EXERCISE DIRECTIONS: In the entries below, find the line with "pink plane [603,184,686,236]", then set it down exactly along with each line after it to the end, skipping any pictures.
━━━━━━━━━━
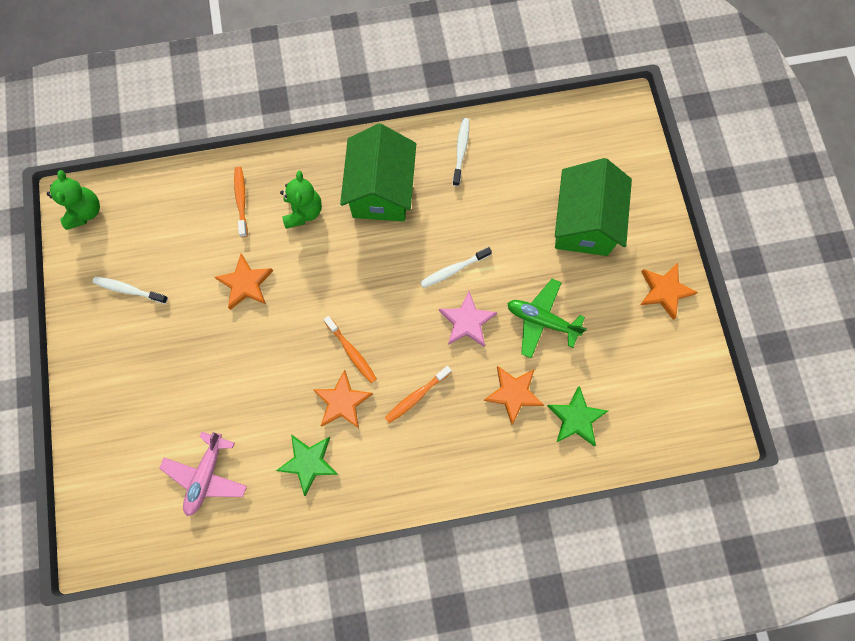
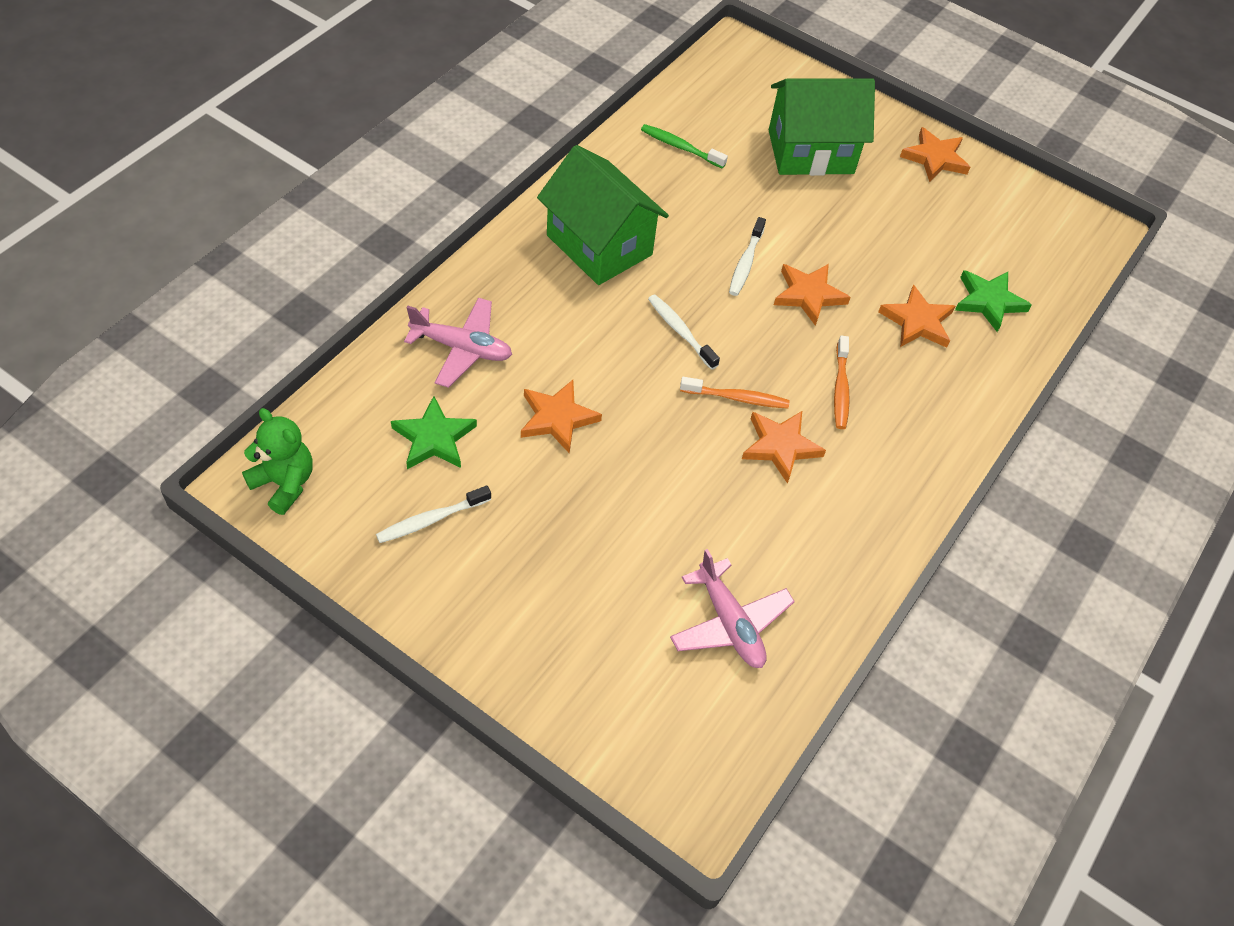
camera: 50 degrees left, 20 degrees down
orange toothbrush [234,167,248,238] -> pink plane [404,298,512,388]
green star [276,435,338,496] -> green star moved to [391,396,477,469]
green teddy bear [280,171,322,229] -> none
pink star [439,291,497,347] -> orange star [774,264,851,326]
white toothbrush [453,118,469,186] -> white toothbrush moved to [648,294,720,370]
green plane [507,279,587,358] -> none
green house [555,158,632,256] -> green house turned 60 degrees counterclockwise [769,79,875,176]
none -> green toothbrush [641,124,728,169]

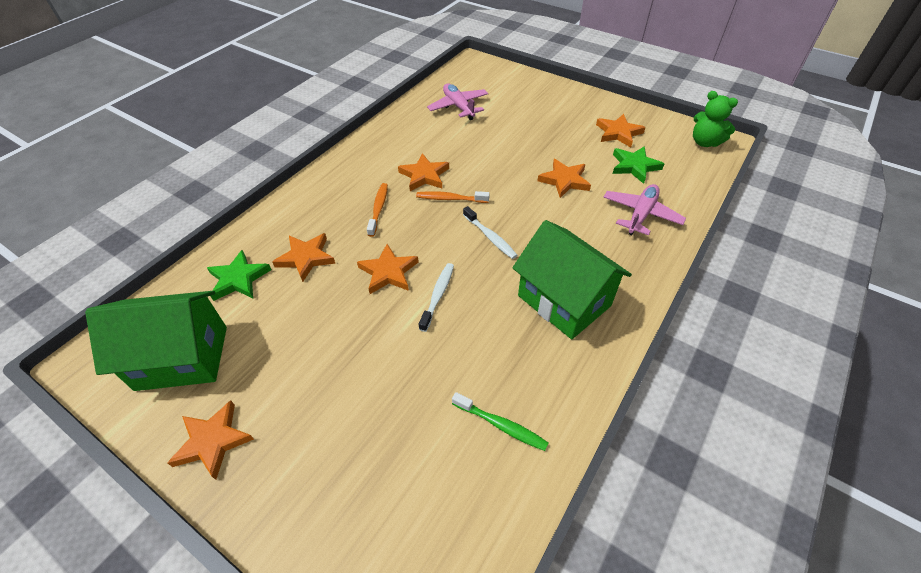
camera: 175 degrees left, 5 degrees down
white toothbrush [376,486,491,543] -> orange star [596,114,646,147]
pink plane [404,298,512,388] -> pink plane turned 105 degrees clockwise [603,184,686,236]
green house [769,79,875,176] -> green house moved to [85,291,227,391]

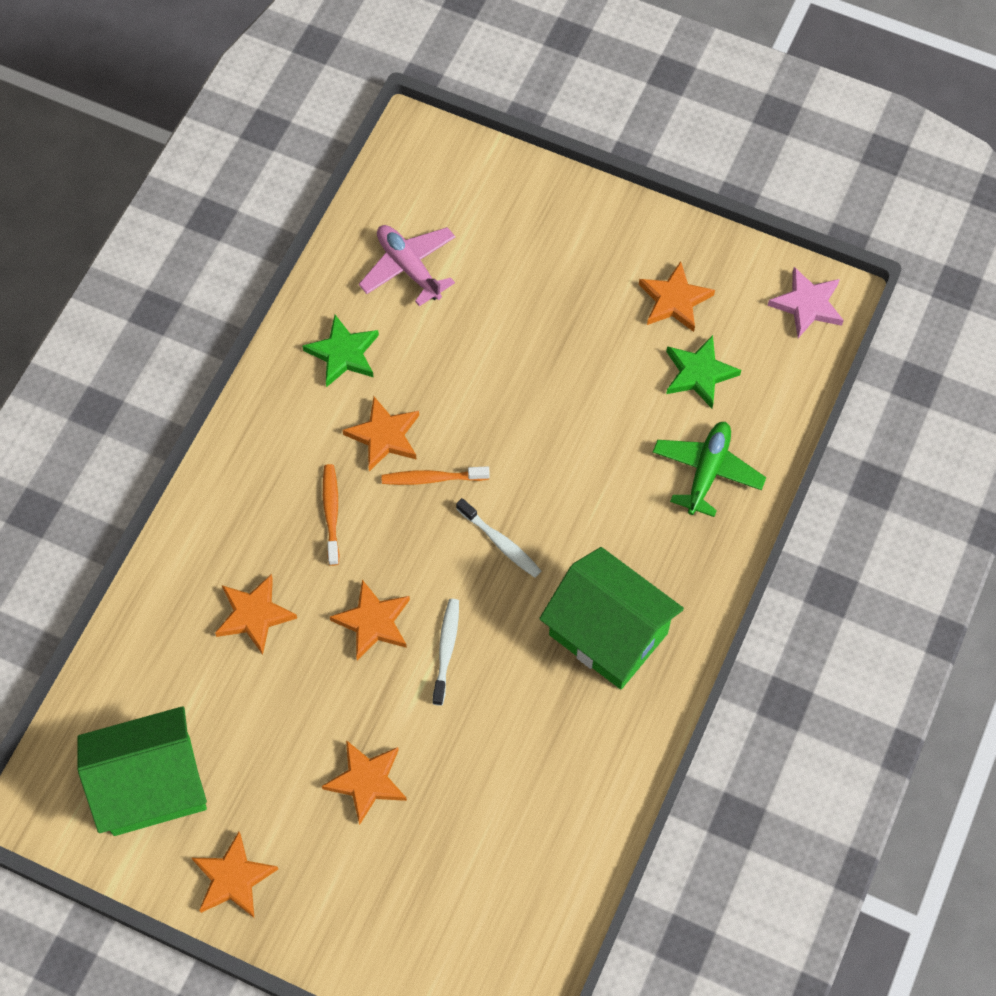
camera: 10 degrees left, 15 degrees up
green star [207,250,271,301] -> green star moved to [302,315,379,387]
green toothbrush [452,392,549,451] -> none
orange star [537,159,591,198] -> orange star moved to [322,740,407,825]
pink plane [603,184,686,236] -> green plane [653,422,766,517]
green teddy bear [693,91,738,147] -> pink star [768,267,844,338]

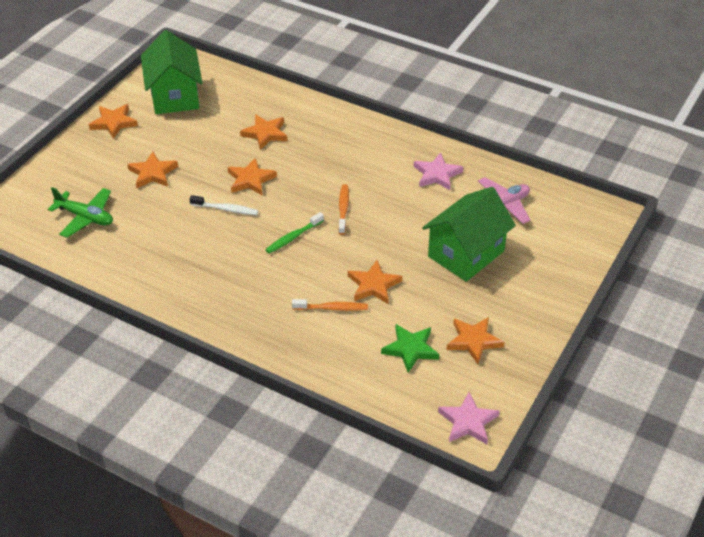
camera: 95 degrees right, 20 degrees down
green star [302,315,379,387] -> pink star [414,153,463,190]
orange toothbrush [323,464,340,566] -> orange toothbrush moved to [292,299,368,311]
orange star [342,397,419,471] -> orange star moved to [348,260,402,304]
white toothbrush [456,498,541,578] -> green toothbrush [265,212,324,254]
green house [539,547,684,689] -> green house moved to [422,187,516,282]
green plane [653,422,766,517] -> green plane moved to [48,187,113,238]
━━━━━━━━━━
RESPONSE TO THE TASK:
pink plane [603,184,686,236] -> green plane [653,422,766,517]
green teddy bear [693,91,738,147] -> pink star [768,267,844,338]

camera: 95 degrees right, 20 degrees down
green star [302,315,379,387] -> pink star [414,153,463,190]
orange toothbrush [323,464,340,566] -> orange toothbrush moved to [292,299,368,311]
orange star [342,397,419,471] -> orange star moved to [348,260,402,304]
white toothbrush [456,498,541,578] -> green toothbrush [265,212,324,254]
green house [539,547,684,689] -> green house moved to [422,187,516,282]
green plane [653,422,766,517] -> green plane moved to [48,187,113,238]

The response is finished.